======== EXTRACTED ENTRIES ========

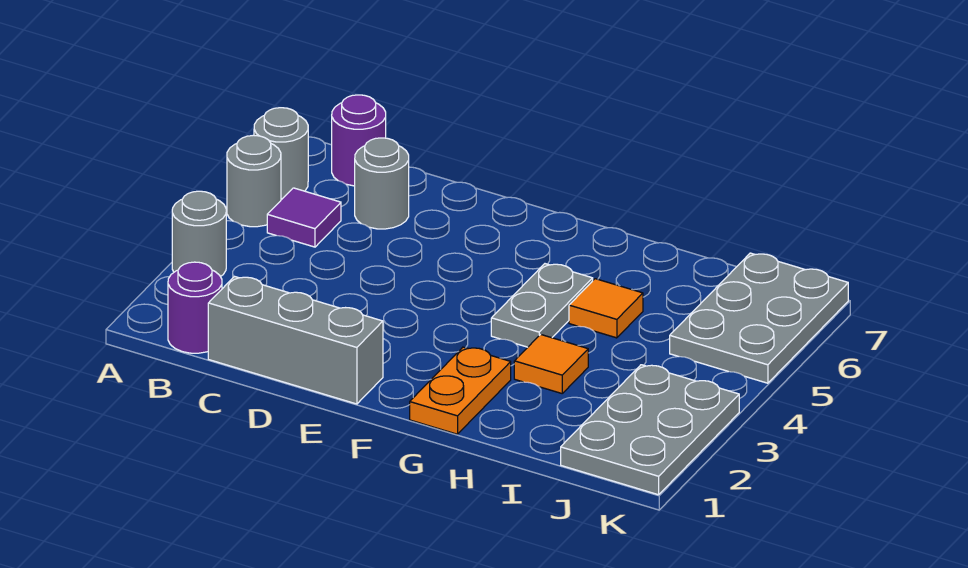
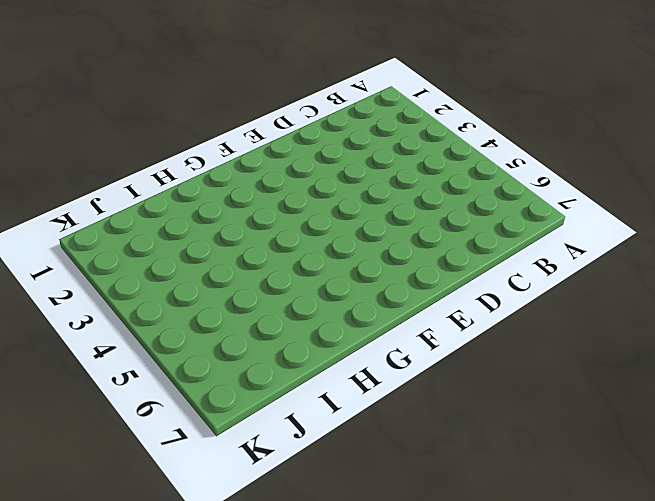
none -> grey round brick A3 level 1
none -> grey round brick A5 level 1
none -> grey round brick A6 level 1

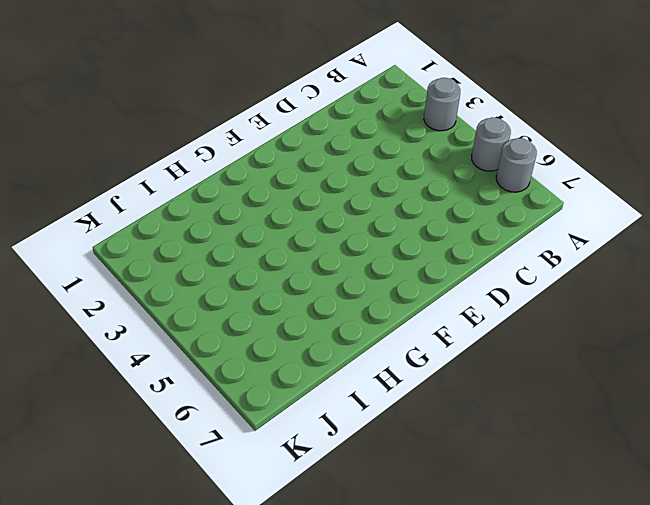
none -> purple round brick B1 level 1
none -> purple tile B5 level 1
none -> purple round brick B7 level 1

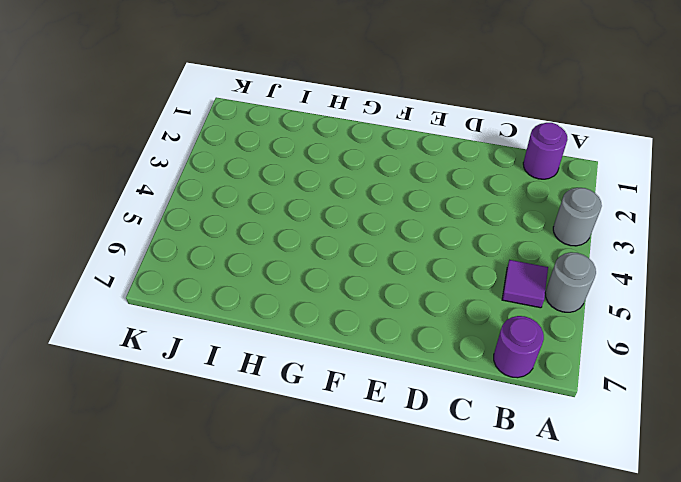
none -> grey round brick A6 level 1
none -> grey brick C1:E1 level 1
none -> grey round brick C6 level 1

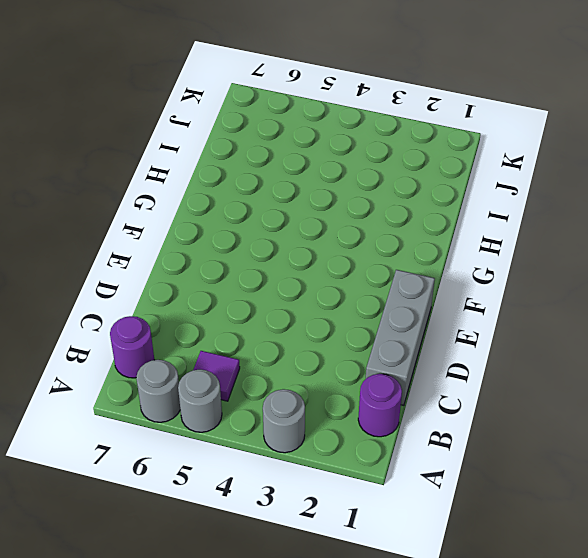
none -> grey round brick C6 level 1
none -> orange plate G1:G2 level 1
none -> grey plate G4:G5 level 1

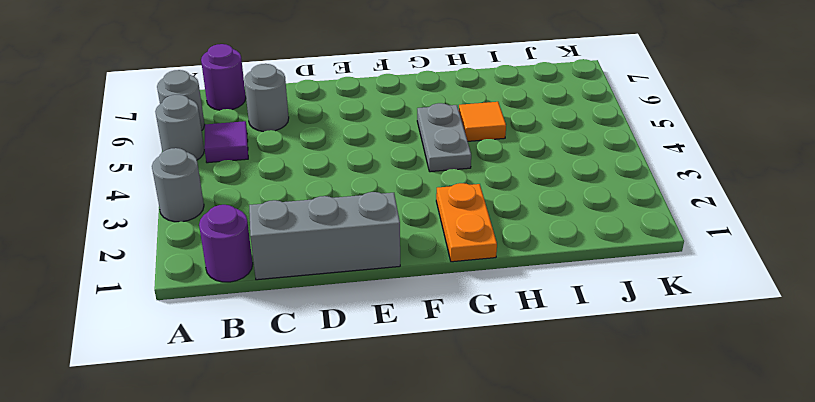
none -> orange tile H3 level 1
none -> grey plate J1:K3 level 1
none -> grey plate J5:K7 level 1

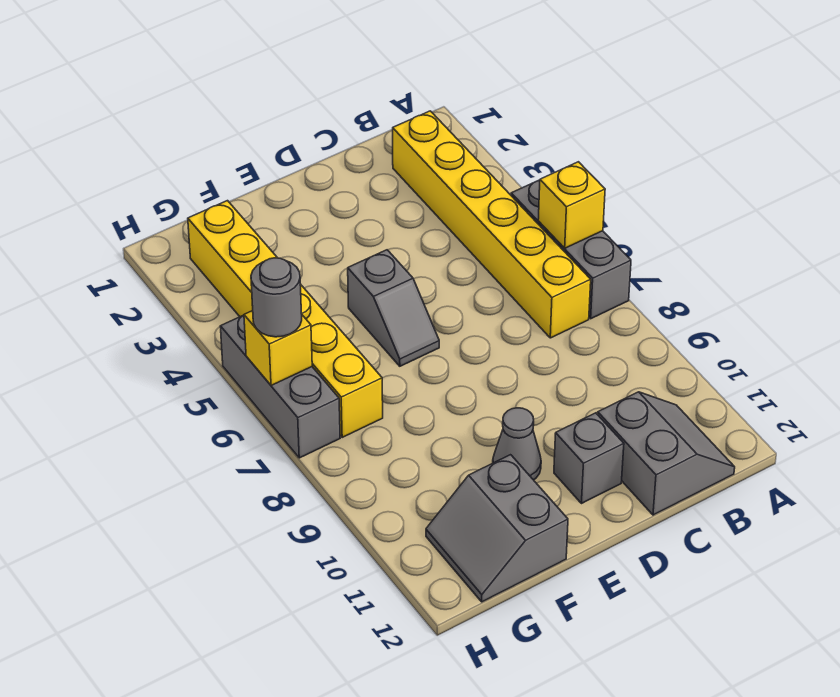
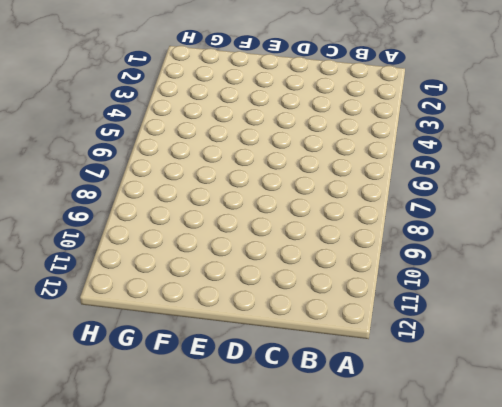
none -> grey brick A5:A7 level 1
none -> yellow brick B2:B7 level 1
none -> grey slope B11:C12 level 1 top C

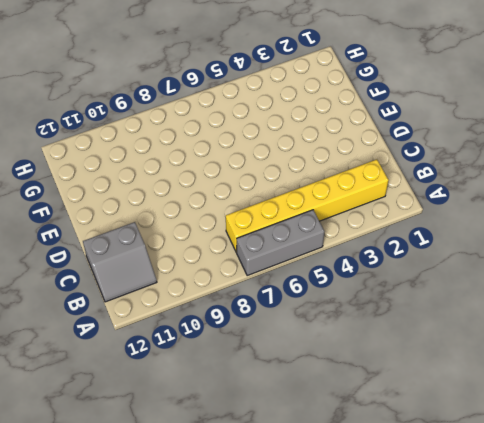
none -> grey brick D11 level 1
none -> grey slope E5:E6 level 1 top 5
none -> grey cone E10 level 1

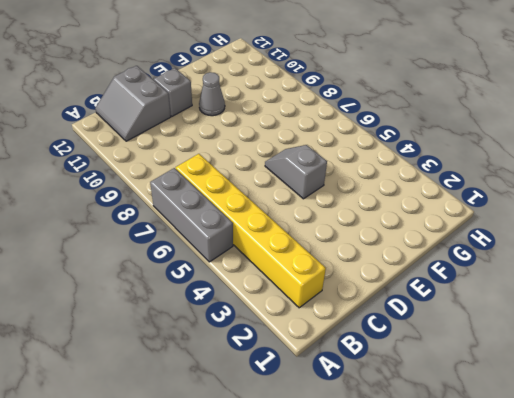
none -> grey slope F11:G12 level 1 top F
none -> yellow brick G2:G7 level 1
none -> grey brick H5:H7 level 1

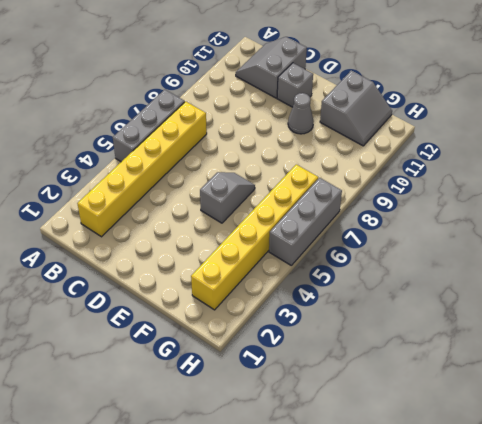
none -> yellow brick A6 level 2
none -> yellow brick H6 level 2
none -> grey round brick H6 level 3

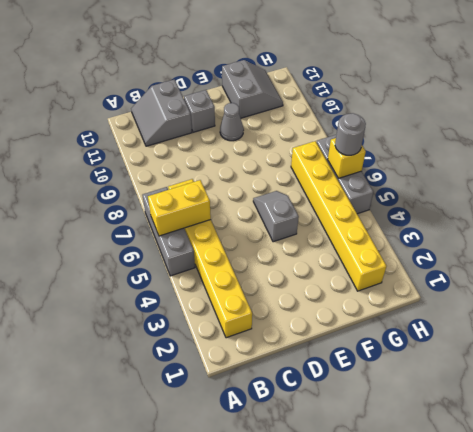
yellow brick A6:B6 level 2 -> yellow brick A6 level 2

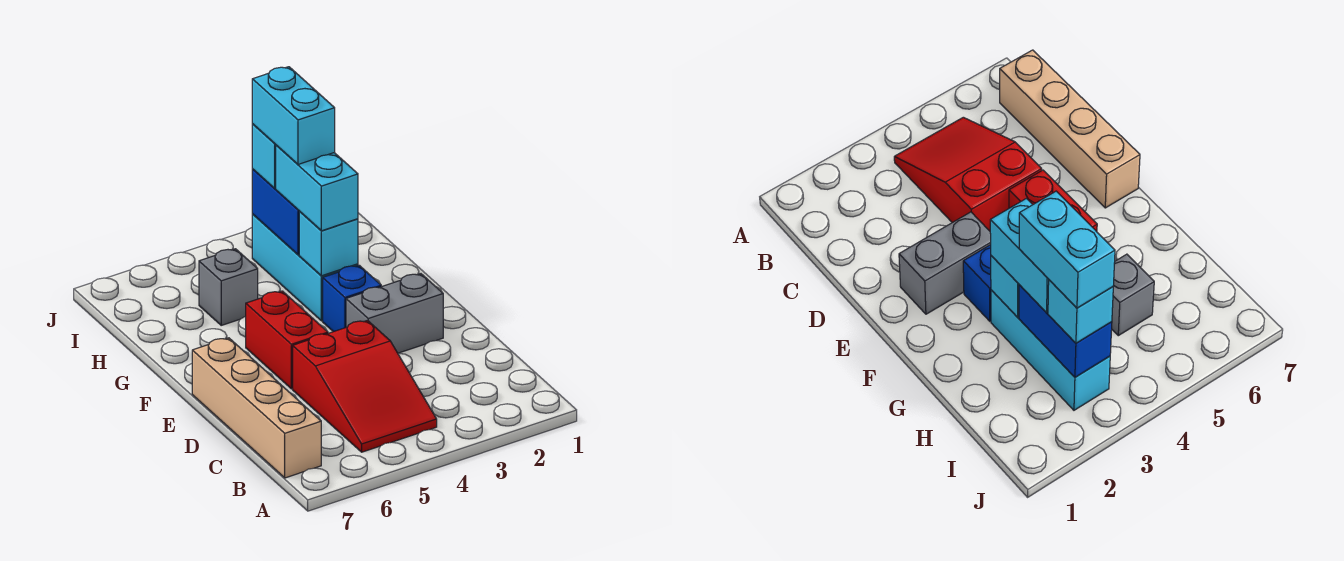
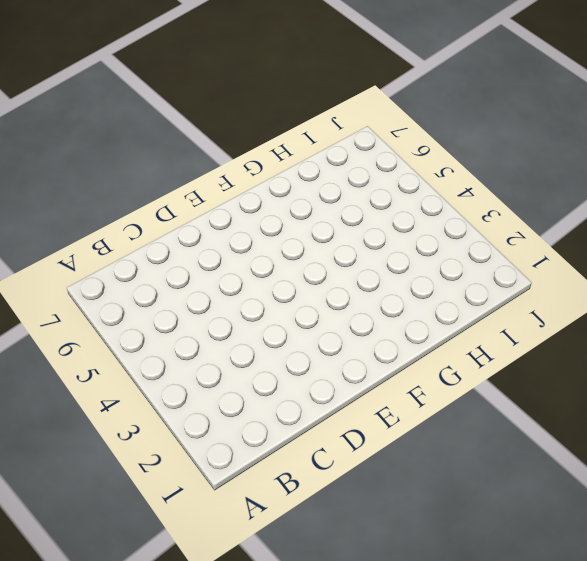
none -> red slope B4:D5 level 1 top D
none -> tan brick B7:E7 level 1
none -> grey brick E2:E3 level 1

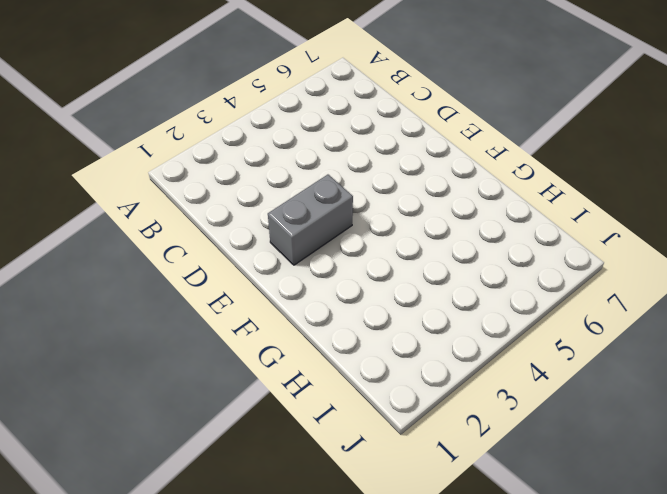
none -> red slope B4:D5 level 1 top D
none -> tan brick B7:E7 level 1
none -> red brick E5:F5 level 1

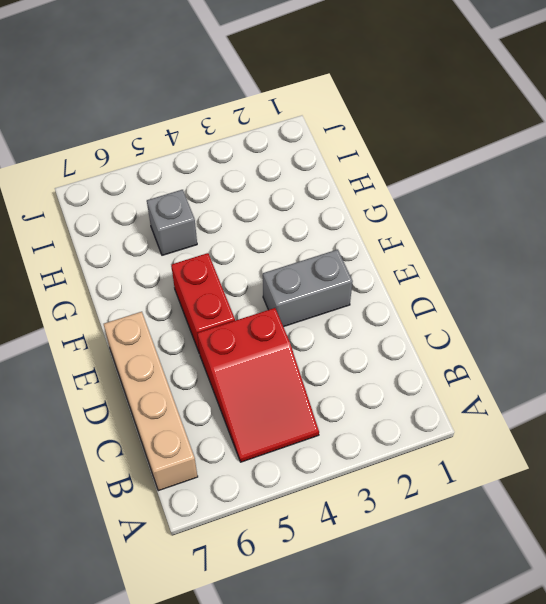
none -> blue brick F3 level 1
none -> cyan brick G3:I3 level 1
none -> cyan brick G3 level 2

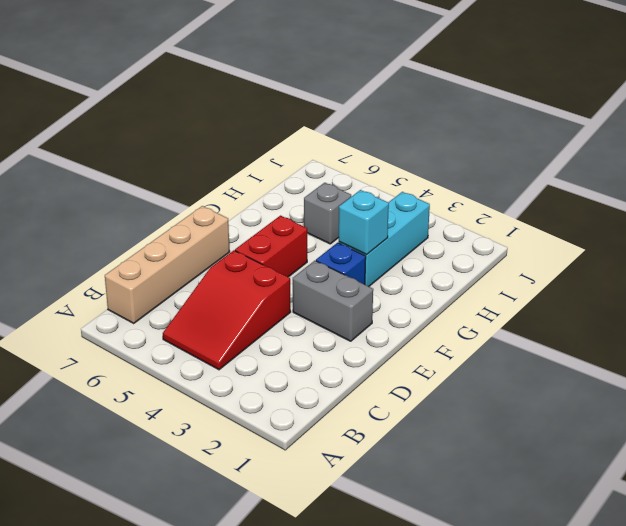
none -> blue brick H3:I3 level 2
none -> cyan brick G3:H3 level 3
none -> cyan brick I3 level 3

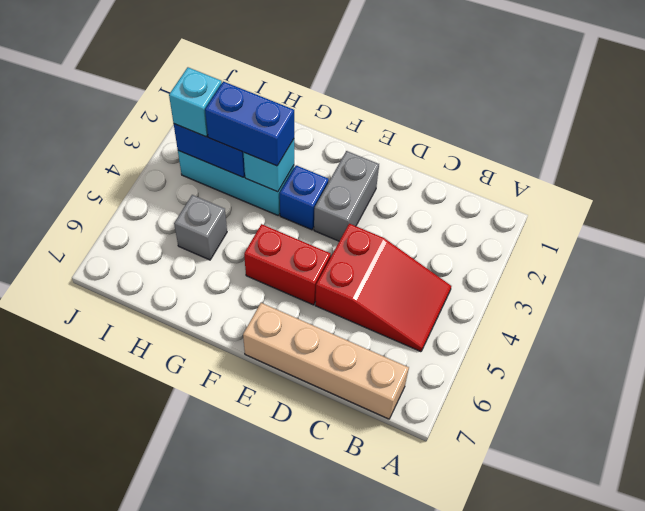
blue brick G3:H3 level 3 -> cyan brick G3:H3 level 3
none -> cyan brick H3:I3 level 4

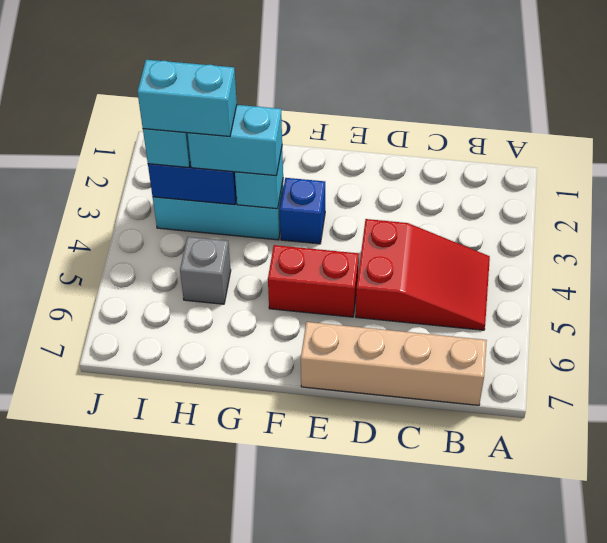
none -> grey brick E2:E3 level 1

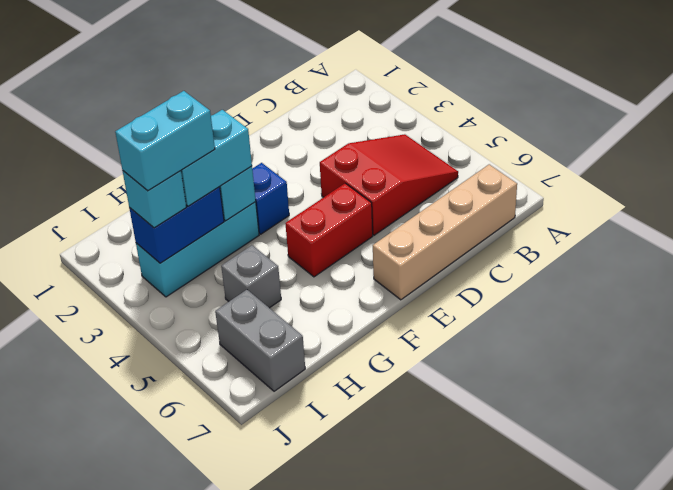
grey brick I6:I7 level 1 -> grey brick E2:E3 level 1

========

ABOUT THIS EXERCISE: Copy the listing word for word, excluding its pictures.

THE COMPLETED TASK:
none -> grey round brick A3 level 1
none -> grey round brick A5 level 1
none -> grey round brick A6 level 1

none -> purple round brick B1 level 1
none -> purple tile B5 level 1
none -> purple round brick B7 level 1

none -> grey round brick A6 level 1
none -> grey brick C1:E1 level 1
none -> grey round brick C6 level 1

none -> grey round brick C6 level 1
none -> orange plate G1:G2 level 1
none -> grey plate G4:G5 level 1

none -> orange tile H3 level 1
none -> grey plate J1:K3 level 1
none -> grey plate J5:K7 level 1

none -> grey brick A5:A7 level 1
none -> yellow brick B2:B7 level 1
none -> grey slope B11:C12 level 1 top C

none -> grey brick D11 level 1
none -> grey slope E5:E6 level 1 top 5
none -> grey cone E10 level 1

none -> grey slope F11:G12 level 1 top F
none -> yellow brick G2:G7 level 1
none -> grey brick H5:H7 level 1

none -> yellow brick A6 level 2
none -> yellow brick H6 level 2
none -> grey round brick H6 level 3

yellow brick A6:B6 level 2 -> yellow brick A6 level 2

none -> red slope B4:D5 level 1 top D
none -> tan brick B7:E7 level 1
none -> grey brick E2:E3 level 1

none -> red slope B4:D5 level 1 top D
none -> tan brick B7:E7 level 1
none -> red brick E5:F5 level 1

none -> blue brick F3 level 1
none -> cyan brick G3:I3 level 1
none -> cyan brick G3 level 2

none -> blue brick H3:I3 level 2
none -> cyan brick G3:H3 level 3
none -> cyan brick I3 level 3

blue brick G3:H3 level 3 -> cyan brick G3:H3 level 3
none -> cyan brick H3:I3 level 4

none -> grey brick E2:E3 level 1

grey brick I6:I7 level 1 -> grey brick E2:E3 level 1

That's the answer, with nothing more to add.